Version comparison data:
· · · · · · ·
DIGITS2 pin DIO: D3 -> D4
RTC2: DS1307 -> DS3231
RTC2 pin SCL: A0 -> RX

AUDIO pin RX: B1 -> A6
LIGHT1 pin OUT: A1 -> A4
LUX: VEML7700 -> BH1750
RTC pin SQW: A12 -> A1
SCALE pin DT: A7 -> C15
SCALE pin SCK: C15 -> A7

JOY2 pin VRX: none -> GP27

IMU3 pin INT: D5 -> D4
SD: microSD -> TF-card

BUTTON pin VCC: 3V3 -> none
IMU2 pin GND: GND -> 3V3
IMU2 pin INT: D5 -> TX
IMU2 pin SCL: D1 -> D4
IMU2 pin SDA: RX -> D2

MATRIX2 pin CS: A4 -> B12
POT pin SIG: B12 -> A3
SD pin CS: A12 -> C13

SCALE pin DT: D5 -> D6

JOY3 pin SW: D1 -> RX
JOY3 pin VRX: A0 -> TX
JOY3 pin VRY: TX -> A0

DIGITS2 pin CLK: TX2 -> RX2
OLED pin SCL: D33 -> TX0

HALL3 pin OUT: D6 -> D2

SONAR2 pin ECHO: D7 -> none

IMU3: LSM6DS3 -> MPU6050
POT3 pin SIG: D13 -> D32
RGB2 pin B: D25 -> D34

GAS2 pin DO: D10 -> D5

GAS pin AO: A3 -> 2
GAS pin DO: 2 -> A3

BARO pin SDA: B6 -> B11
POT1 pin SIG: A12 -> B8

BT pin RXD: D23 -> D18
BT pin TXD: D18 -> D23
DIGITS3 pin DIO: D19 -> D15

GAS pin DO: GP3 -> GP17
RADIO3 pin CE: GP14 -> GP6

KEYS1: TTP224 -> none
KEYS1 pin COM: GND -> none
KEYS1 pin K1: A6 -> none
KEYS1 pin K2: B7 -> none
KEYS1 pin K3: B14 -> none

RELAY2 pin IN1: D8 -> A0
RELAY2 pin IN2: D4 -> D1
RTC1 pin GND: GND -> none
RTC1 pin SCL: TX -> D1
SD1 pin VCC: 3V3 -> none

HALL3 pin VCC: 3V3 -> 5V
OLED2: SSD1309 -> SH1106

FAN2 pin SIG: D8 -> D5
· · · · · · ·
EXERCISE GOAL — In the records above, the line with "IMU2 pin SCL: D1 -> D4" marks the start and the line with "SONAR2 pin ECHO: D7 -> none" marks the end; copy that stretch exactly, both lines included, and nothing else.

TASK ANSWER —
IMU2 pin SCL: D1 -> D4
IMU2 pin SDA: RX -> D2

MATRIX2 pin CS: A4 -> B12
POT pin SIG: B12 -> A3
SD pin CS: A12 -> C13

SCALE pin DT: D5 -> D6

JOY3 pin SW: D1 -> RX
JOY3 pin VRX: A0 -> TX
JOY3 pin VRY: TX -> A0

DIGITS2 pin CLK: TX2 -> RX2
OLED pin SCL: D33 -> TX0

HALL3 pin OUT: D6 -> D2

SONAR2 pin ECHO: D7 -> none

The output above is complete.